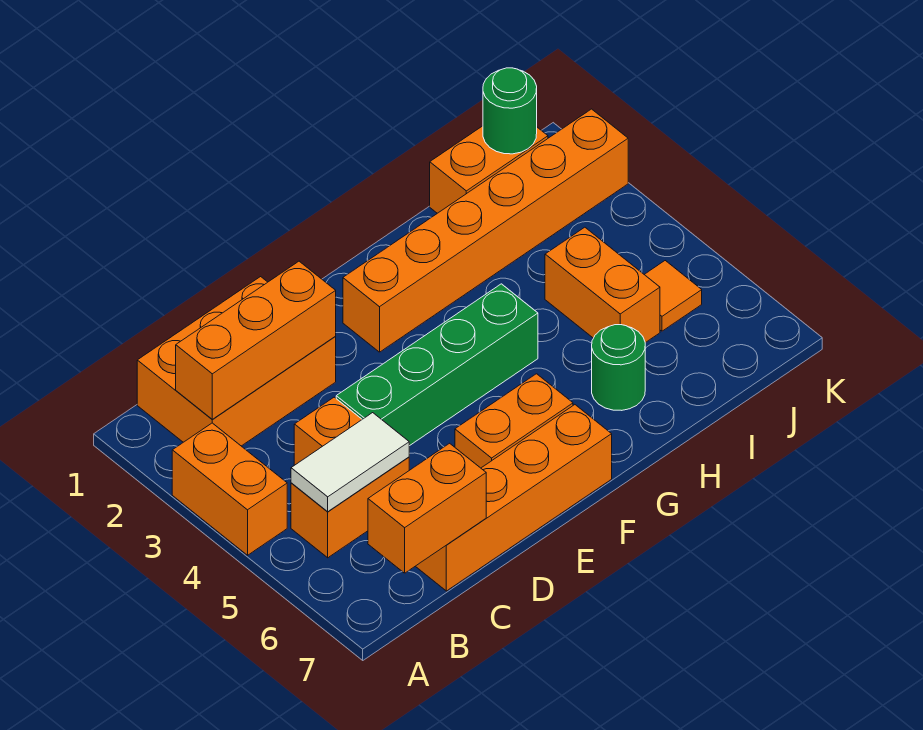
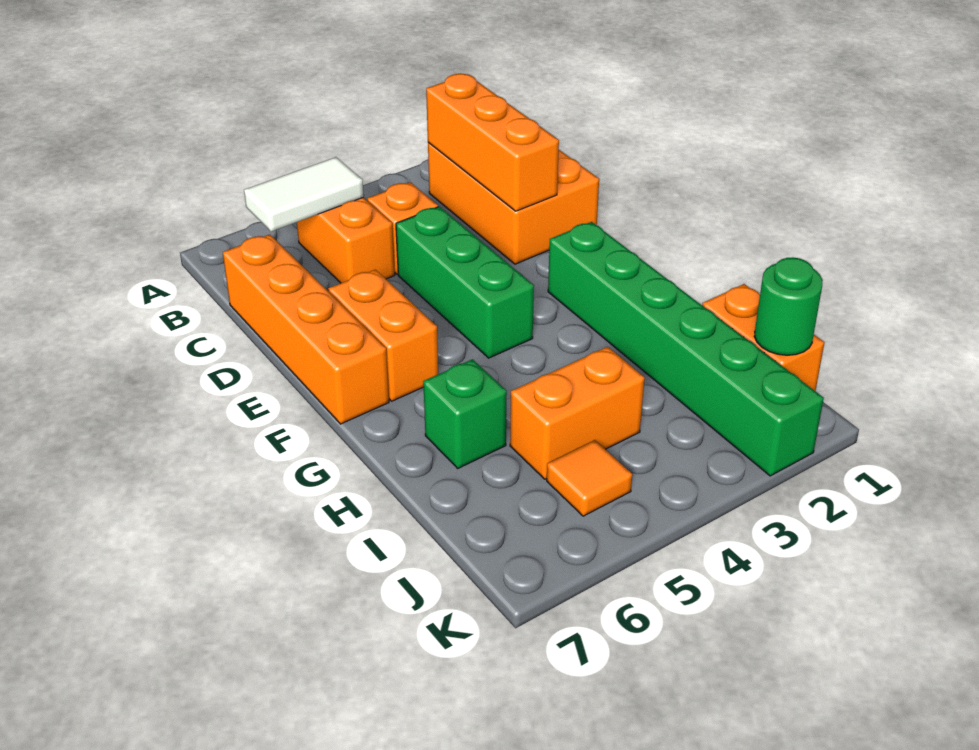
orange brick A3:A4 level 1 -> none
white tile B5:C5 level 2 -> white tile B5:B6 level 2
orange brick B7:C7 level 2 -> none
green brick D4:G4 level 1 -> green brick D4:F4 level 1
orange brick F2:K2 level 1 -> green brick F2:K2 level 1
green round brick H6 level 1 -> green brick H6 level 1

* * * * * * * * *

Activity :: Set each line down exactly, beginning at the one containing "orange brick F2:K2" and ending at the last line of the material above.

Response for this exercise ::
orange brick F2:K2 level 1 -> green brick F2:K2 level 1
green round brick H6 level 1 -> green brick H6 level 1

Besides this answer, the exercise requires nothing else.